START Records supplied

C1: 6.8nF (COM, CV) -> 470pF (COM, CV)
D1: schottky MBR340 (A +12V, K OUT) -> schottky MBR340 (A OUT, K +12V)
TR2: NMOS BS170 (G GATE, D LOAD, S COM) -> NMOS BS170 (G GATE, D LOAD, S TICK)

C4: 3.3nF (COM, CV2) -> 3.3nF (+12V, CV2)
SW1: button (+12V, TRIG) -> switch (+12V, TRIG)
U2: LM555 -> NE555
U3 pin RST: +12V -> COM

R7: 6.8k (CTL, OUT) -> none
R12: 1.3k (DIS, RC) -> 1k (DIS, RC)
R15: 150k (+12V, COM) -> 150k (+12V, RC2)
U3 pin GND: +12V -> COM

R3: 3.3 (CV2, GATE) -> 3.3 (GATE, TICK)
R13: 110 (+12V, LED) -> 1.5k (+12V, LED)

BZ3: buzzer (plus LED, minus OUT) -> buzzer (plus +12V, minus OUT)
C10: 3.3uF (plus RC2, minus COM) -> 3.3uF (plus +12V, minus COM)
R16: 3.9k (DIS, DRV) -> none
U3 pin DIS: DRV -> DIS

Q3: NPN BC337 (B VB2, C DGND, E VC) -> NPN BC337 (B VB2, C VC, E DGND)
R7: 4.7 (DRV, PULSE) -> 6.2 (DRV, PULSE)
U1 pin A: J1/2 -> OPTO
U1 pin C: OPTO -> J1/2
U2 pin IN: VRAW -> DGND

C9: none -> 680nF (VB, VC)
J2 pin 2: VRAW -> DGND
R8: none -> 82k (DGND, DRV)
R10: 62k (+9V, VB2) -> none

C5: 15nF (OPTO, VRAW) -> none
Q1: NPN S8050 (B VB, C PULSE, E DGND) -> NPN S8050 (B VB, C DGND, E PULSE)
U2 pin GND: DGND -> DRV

END Records supplied

* [Exercise details]
Among the lines of the data above, count those holding "GATE" and state only the number.

* [Written answer]
2